Extracted records:
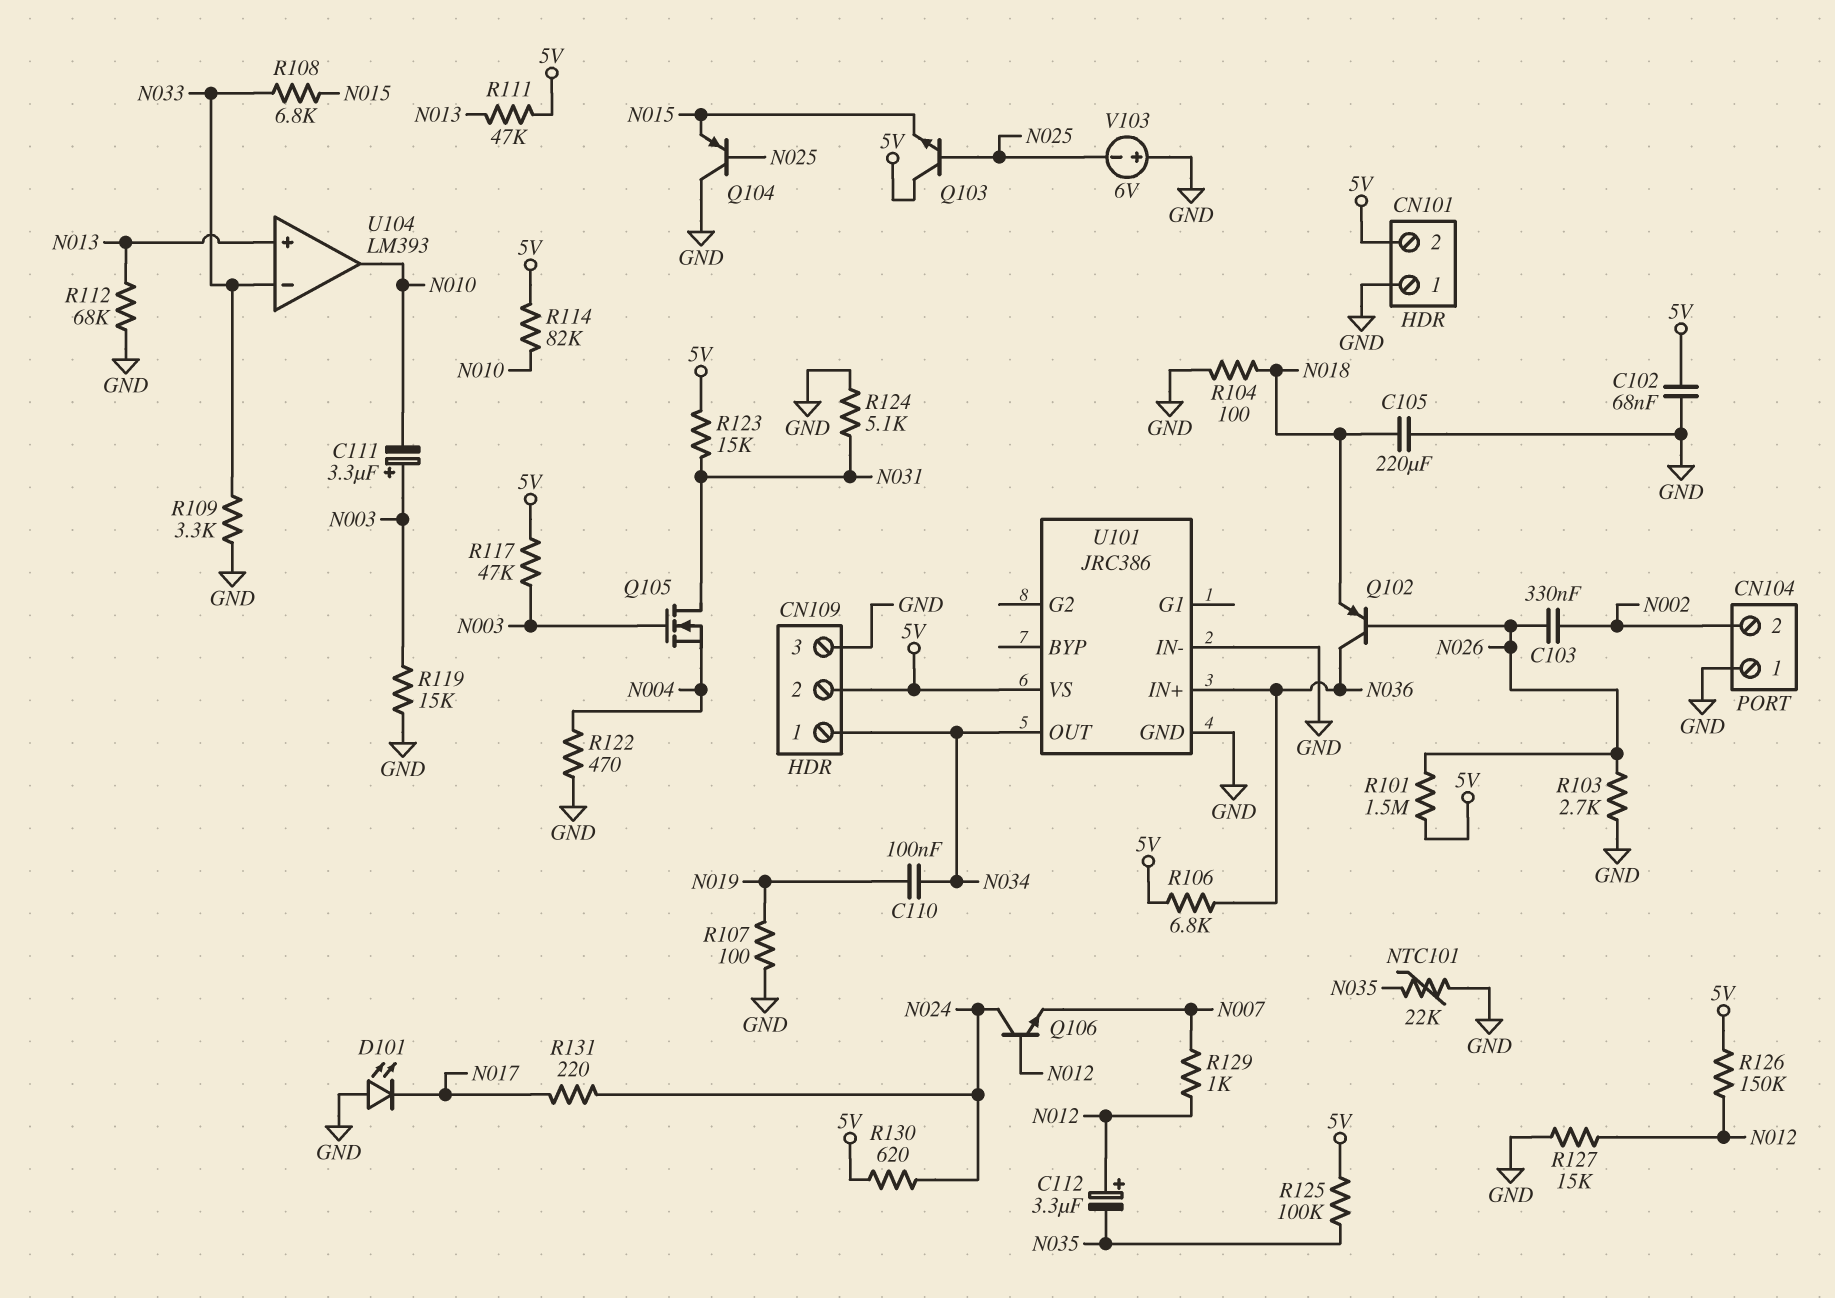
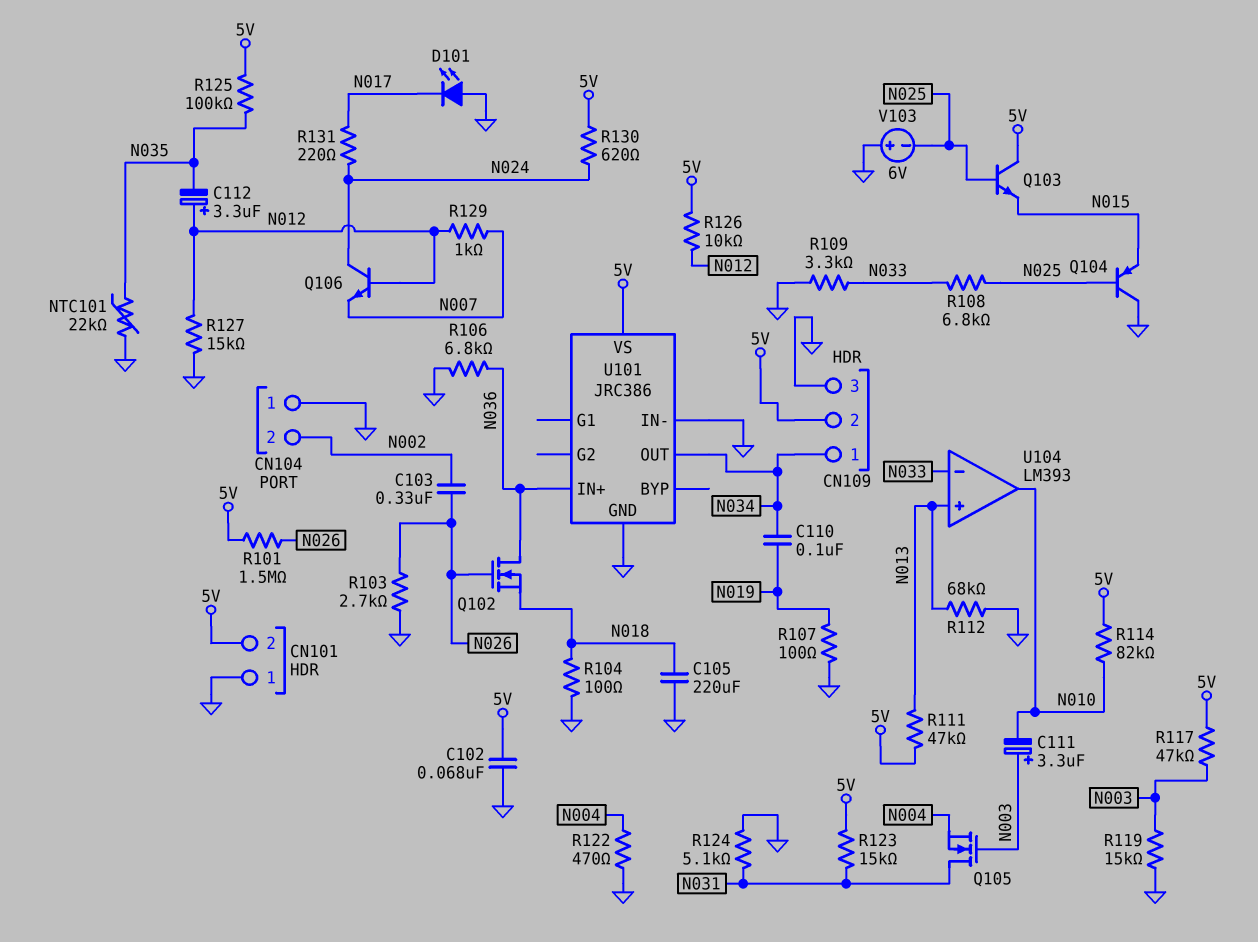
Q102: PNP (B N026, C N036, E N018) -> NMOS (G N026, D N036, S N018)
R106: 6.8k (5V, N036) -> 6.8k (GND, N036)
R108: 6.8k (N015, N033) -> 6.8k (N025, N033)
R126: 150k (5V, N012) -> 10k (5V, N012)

==

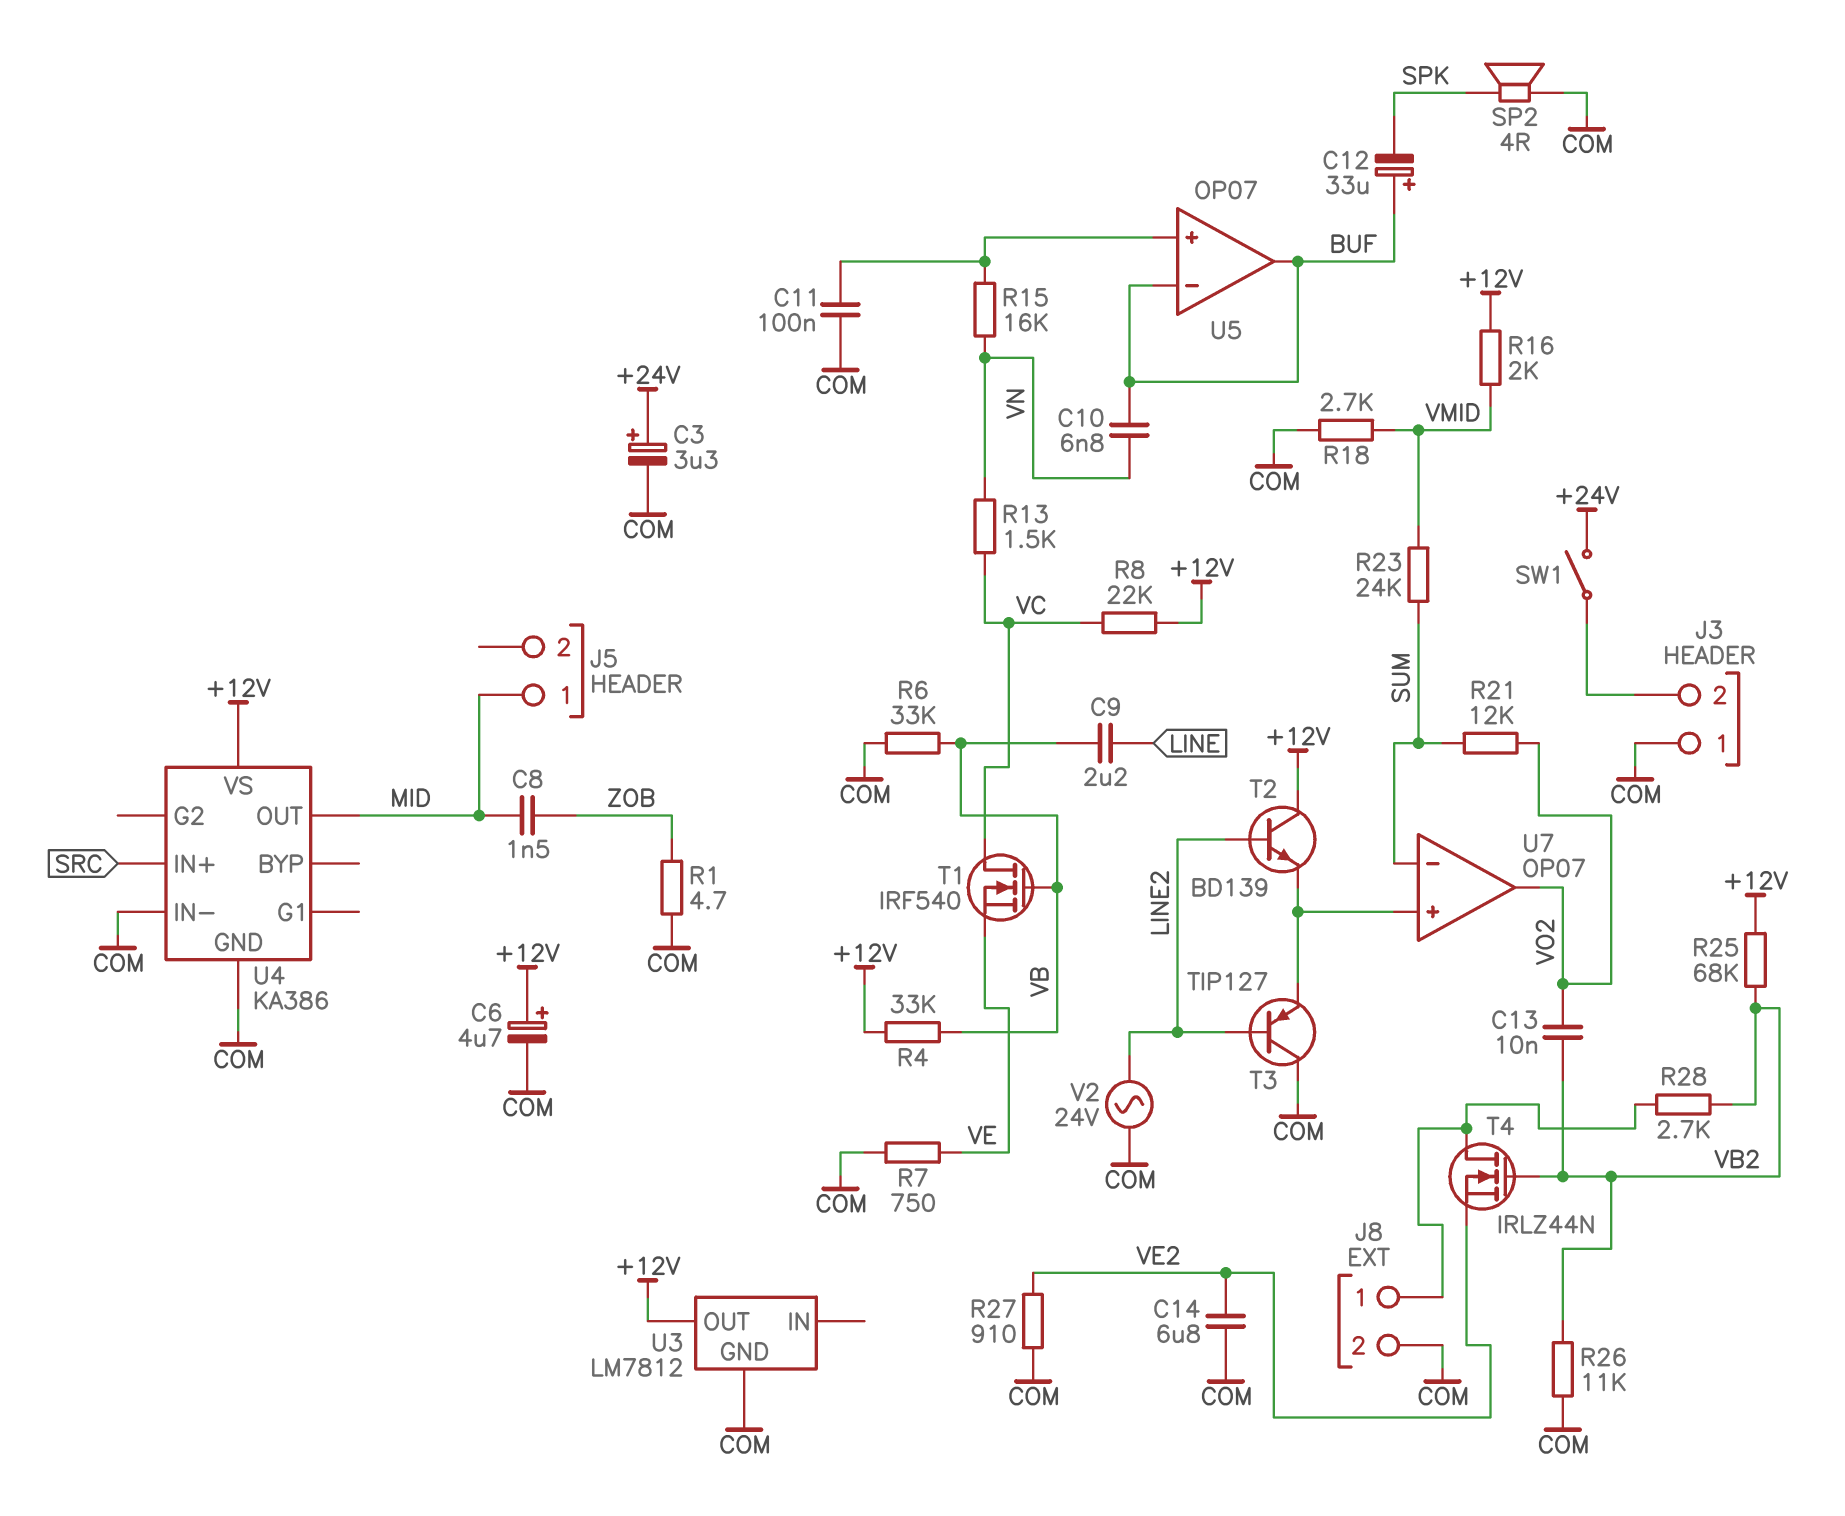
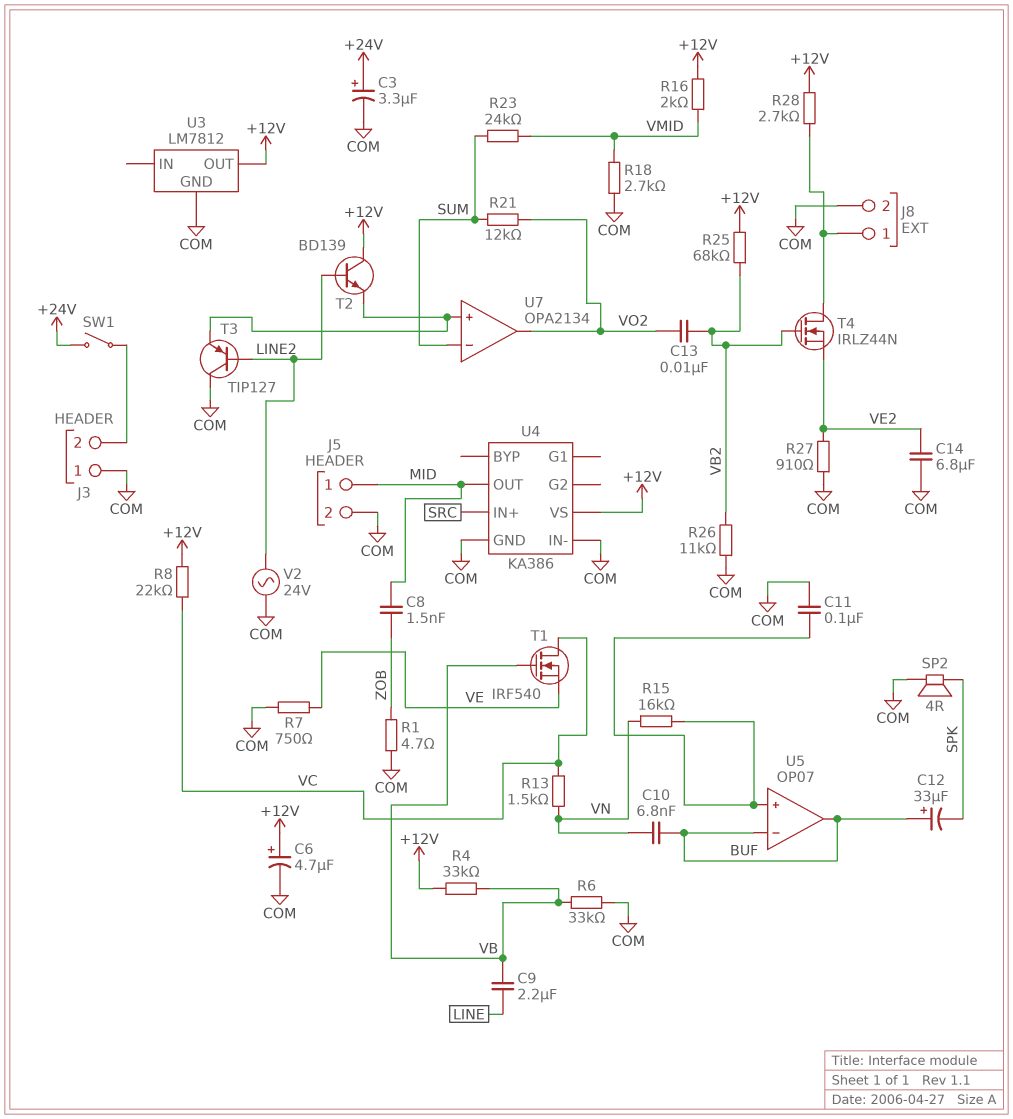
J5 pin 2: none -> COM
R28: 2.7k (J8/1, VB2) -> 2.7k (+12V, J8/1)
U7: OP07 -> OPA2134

Work instructions:
Repeat exactly the lines of the listing above, from the one with "R106: 6.8k (5V, N036) -> 6.8k (GND, N036)" down to the one with "R126: 150k (5V, N012) -> 10k (5V, N012)"; both of those lines belong in the range.

Output for this task:
R106: 6.8k (5V, N036) -> 6.8k (GND, N036)
R108: 6.8k (N015, N033) -> 6.8k (N025, N033)
R126: 150k (5V, N012) -> 10k (5V, N012)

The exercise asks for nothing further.